• **PROBLEM REQUIREMENTS**:
Gather every line of the material that contains the string "bounding". Case counts.
# DATA PROVIDED start
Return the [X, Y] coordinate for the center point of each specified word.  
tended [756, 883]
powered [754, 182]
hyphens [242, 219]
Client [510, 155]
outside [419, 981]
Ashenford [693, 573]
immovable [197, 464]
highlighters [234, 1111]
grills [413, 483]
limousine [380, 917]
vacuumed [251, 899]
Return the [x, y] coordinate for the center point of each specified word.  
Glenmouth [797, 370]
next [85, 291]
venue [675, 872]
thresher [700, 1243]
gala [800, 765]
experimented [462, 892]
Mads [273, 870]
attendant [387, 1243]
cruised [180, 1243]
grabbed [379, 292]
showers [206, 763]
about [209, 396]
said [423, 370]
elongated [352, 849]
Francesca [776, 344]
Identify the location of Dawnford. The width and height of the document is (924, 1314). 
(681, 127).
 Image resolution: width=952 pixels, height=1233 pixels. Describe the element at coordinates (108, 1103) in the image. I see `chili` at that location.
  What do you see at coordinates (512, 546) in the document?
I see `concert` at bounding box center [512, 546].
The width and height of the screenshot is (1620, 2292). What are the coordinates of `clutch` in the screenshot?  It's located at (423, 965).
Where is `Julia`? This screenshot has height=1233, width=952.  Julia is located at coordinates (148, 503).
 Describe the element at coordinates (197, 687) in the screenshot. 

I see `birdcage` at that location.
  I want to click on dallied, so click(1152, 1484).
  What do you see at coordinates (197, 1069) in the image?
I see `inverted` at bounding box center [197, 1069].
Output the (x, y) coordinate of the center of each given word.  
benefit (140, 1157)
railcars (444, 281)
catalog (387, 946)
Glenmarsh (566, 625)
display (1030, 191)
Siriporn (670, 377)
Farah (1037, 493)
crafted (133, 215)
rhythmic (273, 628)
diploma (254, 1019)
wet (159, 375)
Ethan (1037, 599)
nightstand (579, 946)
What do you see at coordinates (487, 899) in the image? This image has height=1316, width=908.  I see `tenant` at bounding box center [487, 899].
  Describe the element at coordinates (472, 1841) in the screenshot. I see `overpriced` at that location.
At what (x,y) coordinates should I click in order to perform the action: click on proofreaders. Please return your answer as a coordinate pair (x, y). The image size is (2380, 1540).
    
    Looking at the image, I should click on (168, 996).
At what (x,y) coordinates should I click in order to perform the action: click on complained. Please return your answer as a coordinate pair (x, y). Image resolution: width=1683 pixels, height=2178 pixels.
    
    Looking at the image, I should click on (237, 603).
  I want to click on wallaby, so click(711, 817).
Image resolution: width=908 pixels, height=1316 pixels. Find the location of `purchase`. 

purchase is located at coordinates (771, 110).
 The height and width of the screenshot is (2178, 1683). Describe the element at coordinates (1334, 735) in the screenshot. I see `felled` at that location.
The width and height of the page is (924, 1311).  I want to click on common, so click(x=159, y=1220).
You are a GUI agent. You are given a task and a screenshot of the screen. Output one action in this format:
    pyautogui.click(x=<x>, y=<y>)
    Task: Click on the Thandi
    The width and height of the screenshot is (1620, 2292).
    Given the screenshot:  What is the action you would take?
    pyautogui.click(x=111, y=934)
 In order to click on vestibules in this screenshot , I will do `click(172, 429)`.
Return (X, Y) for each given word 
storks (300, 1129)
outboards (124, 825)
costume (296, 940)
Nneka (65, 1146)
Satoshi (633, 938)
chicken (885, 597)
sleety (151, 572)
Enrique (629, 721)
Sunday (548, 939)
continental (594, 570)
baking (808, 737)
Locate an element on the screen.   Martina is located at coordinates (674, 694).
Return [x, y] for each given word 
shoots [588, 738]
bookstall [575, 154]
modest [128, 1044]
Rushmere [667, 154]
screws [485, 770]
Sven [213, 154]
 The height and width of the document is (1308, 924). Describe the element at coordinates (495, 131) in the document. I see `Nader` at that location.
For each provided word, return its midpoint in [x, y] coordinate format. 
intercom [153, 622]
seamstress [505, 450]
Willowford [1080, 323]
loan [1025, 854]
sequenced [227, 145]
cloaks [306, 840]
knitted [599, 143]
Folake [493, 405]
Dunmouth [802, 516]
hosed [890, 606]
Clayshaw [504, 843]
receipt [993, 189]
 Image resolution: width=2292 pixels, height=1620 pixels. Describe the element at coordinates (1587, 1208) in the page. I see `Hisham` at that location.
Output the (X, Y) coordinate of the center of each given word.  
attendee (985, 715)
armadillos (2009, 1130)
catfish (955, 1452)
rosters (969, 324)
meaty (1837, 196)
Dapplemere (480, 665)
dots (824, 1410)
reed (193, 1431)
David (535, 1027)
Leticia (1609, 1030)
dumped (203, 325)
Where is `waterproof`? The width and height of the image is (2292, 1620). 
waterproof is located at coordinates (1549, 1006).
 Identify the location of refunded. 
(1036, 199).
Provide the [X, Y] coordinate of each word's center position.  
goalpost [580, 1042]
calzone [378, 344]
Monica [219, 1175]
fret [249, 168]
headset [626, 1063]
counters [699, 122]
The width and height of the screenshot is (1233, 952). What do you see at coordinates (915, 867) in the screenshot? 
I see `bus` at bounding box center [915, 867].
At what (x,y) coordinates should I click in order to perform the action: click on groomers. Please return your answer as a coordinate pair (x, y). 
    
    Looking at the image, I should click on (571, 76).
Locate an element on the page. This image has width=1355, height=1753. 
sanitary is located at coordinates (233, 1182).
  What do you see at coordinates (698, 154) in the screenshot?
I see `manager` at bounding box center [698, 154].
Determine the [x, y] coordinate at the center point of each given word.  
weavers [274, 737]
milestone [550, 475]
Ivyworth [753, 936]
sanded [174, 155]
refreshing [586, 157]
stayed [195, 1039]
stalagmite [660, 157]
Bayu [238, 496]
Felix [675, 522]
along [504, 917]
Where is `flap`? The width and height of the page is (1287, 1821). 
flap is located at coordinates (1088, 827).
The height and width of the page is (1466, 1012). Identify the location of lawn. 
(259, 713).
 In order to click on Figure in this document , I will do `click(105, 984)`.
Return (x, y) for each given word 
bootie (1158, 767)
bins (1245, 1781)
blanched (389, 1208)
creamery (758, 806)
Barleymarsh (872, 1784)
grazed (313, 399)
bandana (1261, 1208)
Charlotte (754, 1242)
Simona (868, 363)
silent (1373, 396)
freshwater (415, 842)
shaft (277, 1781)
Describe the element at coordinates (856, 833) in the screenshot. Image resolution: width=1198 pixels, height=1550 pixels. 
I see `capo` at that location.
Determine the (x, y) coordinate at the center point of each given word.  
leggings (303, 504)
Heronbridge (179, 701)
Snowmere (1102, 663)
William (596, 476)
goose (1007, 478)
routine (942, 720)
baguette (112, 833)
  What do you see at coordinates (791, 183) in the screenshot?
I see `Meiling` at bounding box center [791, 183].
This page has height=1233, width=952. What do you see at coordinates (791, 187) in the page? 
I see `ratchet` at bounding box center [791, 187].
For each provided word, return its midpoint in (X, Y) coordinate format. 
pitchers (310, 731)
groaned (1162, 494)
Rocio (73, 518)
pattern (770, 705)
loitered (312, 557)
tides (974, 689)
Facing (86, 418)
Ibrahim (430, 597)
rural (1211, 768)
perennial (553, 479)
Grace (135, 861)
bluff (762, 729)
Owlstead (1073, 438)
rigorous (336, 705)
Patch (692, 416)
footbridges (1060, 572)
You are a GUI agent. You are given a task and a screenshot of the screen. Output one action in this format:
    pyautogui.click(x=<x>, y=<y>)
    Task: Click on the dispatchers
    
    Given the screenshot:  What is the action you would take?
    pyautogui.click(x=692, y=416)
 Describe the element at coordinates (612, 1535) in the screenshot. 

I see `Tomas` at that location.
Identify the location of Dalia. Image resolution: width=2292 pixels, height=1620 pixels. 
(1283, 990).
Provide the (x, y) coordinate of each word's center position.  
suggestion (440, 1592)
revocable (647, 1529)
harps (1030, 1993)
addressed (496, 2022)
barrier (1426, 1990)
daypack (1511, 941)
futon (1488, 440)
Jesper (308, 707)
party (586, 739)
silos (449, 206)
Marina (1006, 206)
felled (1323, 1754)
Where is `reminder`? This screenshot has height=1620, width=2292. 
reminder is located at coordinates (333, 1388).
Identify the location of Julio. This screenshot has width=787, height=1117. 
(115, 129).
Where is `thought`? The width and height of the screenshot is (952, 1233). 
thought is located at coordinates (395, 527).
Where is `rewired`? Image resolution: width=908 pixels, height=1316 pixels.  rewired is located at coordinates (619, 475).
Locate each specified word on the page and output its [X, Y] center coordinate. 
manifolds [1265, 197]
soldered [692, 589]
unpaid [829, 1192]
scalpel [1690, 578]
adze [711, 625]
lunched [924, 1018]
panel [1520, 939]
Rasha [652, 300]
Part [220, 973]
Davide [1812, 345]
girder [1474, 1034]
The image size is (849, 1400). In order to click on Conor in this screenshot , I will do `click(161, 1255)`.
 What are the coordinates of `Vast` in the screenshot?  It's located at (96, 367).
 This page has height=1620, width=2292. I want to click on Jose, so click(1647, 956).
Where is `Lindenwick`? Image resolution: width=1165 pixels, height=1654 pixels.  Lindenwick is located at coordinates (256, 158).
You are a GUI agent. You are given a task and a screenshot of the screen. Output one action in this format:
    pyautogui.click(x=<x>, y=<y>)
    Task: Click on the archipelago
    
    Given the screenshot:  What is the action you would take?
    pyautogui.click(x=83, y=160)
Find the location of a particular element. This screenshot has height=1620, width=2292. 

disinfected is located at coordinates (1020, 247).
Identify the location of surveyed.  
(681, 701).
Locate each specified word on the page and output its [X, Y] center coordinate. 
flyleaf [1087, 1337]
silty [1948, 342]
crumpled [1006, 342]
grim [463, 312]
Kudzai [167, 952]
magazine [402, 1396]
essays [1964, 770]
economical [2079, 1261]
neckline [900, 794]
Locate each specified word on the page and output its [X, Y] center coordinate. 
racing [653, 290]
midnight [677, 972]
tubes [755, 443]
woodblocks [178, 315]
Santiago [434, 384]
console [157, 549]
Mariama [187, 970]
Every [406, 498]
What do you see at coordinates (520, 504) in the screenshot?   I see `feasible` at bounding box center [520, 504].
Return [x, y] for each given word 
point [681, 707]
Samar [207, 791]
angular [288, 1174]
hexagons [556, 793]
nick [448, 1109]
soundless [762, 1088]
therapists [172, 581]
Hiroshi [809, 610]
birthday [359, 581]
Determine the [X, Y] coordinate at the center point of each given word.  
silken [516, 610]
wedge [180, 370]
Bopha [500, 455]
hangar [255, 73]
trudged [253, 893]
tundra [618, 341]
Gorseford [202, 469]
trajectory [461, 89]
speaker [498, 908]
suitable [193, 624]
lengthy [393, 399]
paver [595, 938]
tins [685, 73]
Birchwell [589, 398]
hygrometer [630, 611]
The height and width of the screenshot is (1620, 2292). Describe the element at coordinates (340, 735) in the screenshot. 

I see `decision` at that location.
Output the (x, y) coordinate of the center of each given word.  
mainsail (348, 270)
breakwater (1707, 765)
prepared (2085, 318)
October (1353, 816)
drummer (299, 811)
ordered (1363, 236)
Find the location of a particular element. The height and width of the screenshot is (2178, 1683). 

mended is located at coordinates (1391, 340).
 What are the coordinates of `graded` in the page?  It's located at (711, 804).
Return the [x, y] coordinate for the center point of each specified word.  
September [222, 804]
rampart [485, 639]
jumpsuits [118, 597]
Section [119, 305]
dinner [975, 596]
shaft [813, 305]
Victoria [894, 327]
# DATA PROVIDED end
• **RESULT**:
I see `concert` at bounding box center [512, 546].
I see `inverted` at bounding box center [197, 1069].
What do you see at coordinates (487, 899) in the image? This image has height=1316, width=908.  I see `tenant` at bounding box center [487, 899].
I see `bus` at bounding box center [915, 867].
I see `manager` at bounding box center [698, 154].
I see `Meiling` at bounding box center [791, 183].
I see `ratchet` at bounding box center [791, 187].
What do you see at coordinates (520, 504) in the screenshot?   I see `feasible` at bounding box center [520, 504].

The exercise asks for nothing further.